Beginning with the line containing "brown cylinder [351,97,434,186]" and ending at the last line of the data, set down every line exactly, leaving out all pictures.
#### Material for this exercise
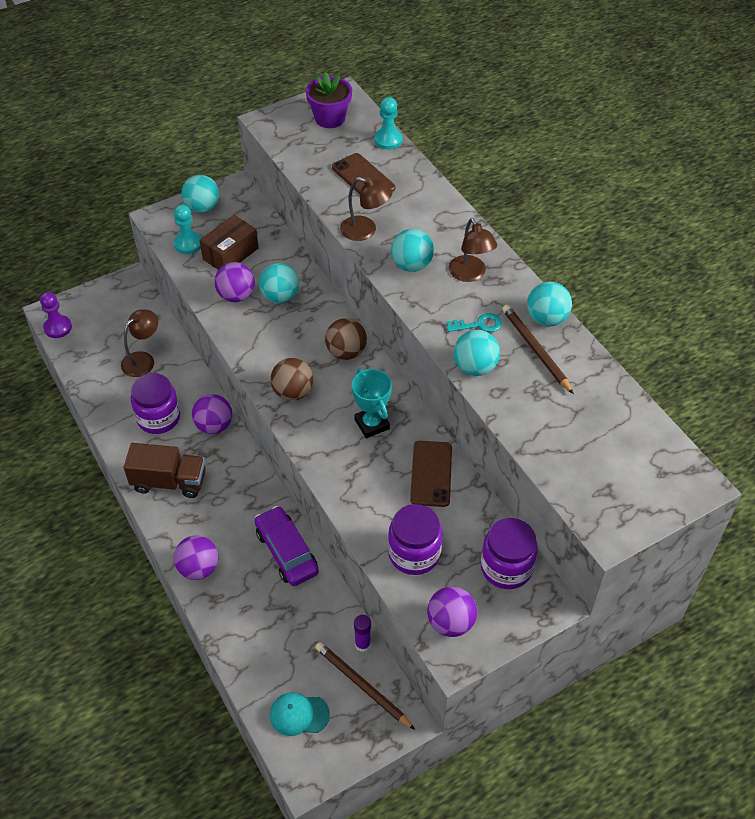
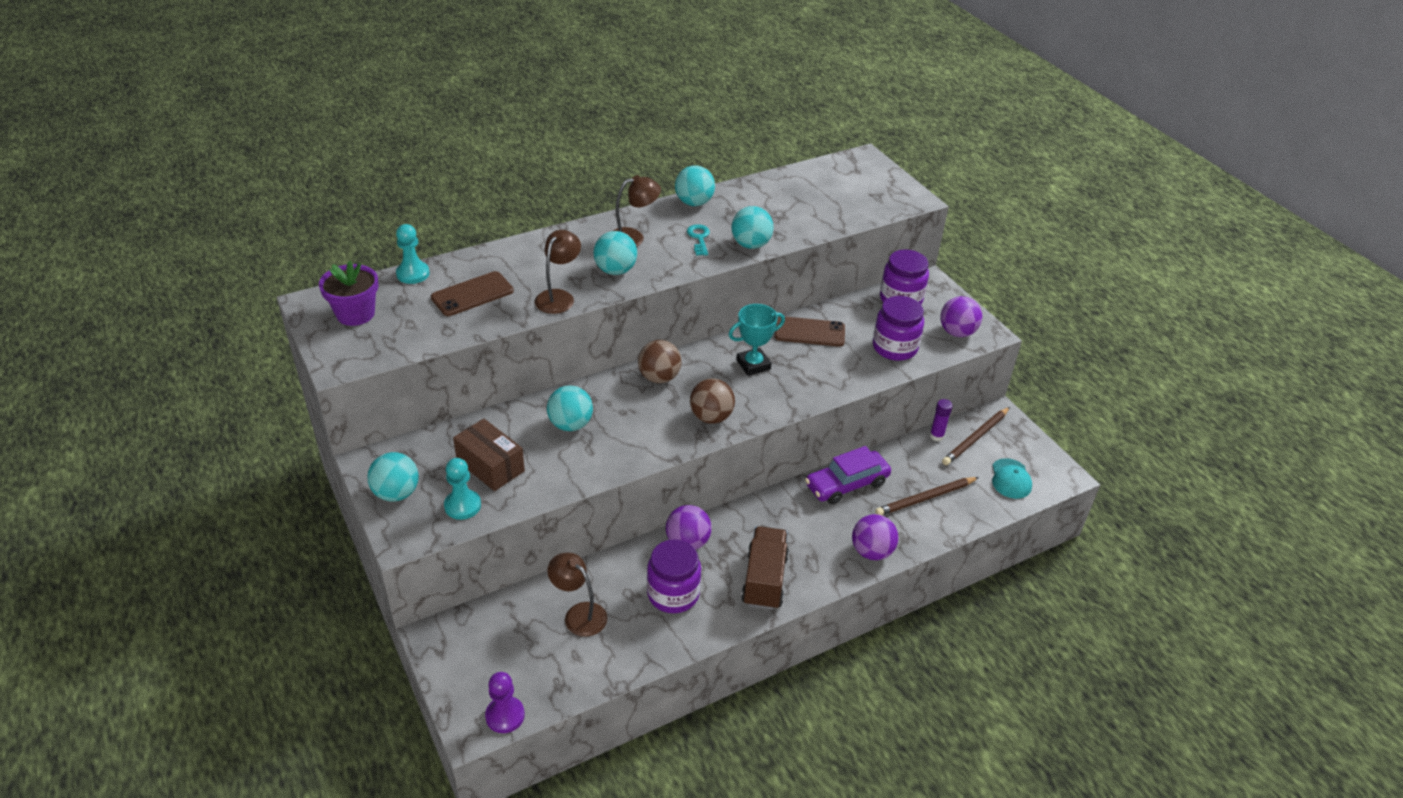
camera: 90 degrees left, 10 degrees down
purple ball [214,262,255,302] -> none
brown pencil [502,305,574,394] -> brown pencil moved to [875,477,979,515]

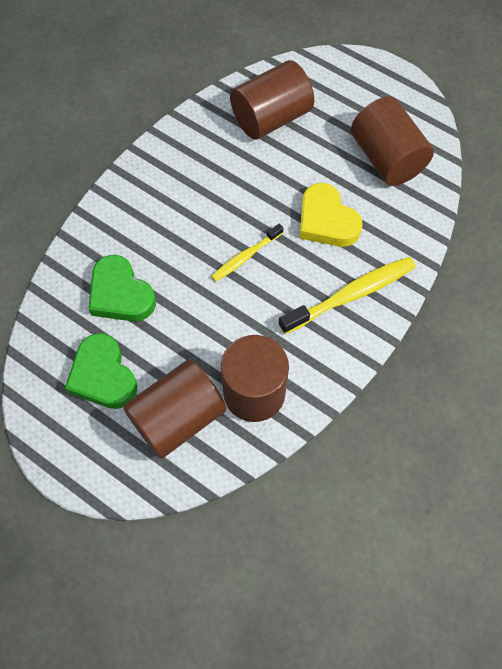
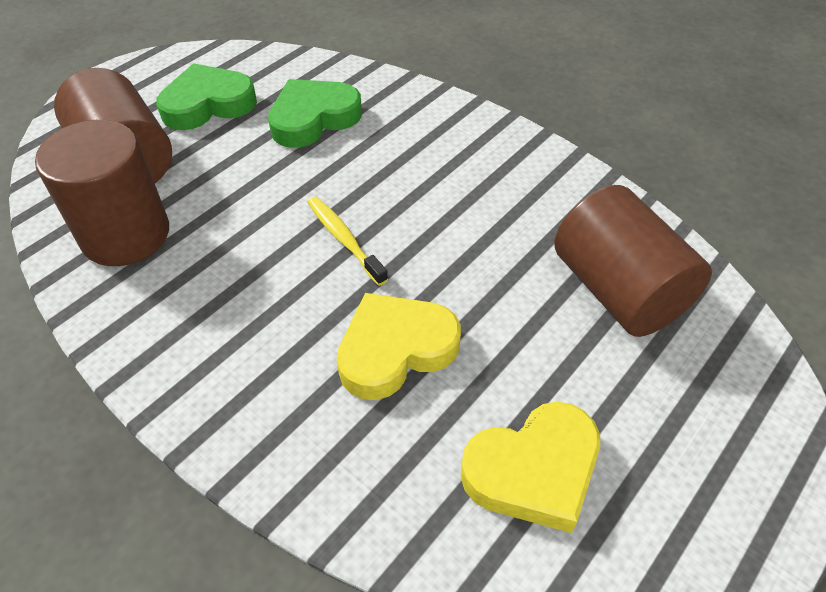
camera: 95 degrees right, 15 degrees down
yellow toothbrush [279,257,416,334] -> none
brown cylinder [351,97,434,186] -> yellow heart [460,402,600,533]

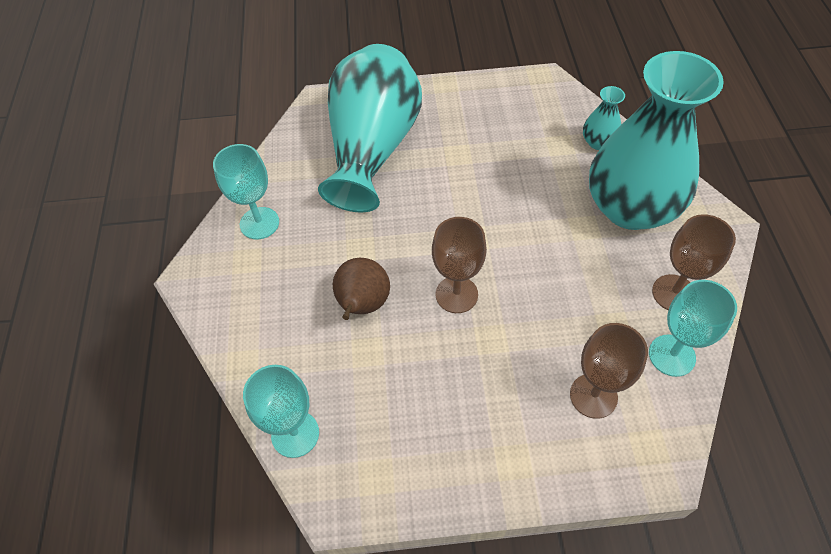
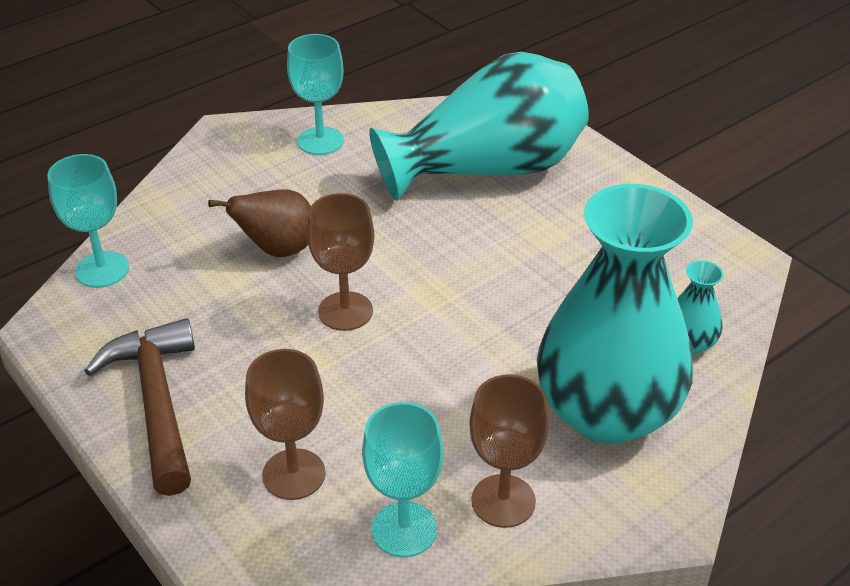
camera: 55 degrees right, 15 degrees down
none -> brown hammer [85,318,195,496]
########
• [Output for this task]
brown cylinder [351,97,434,186] -> yellow heart [460,402,600,533]

camera: 55 degrees right, 15 degrees down
none -> brown hammer [85,318,195,496]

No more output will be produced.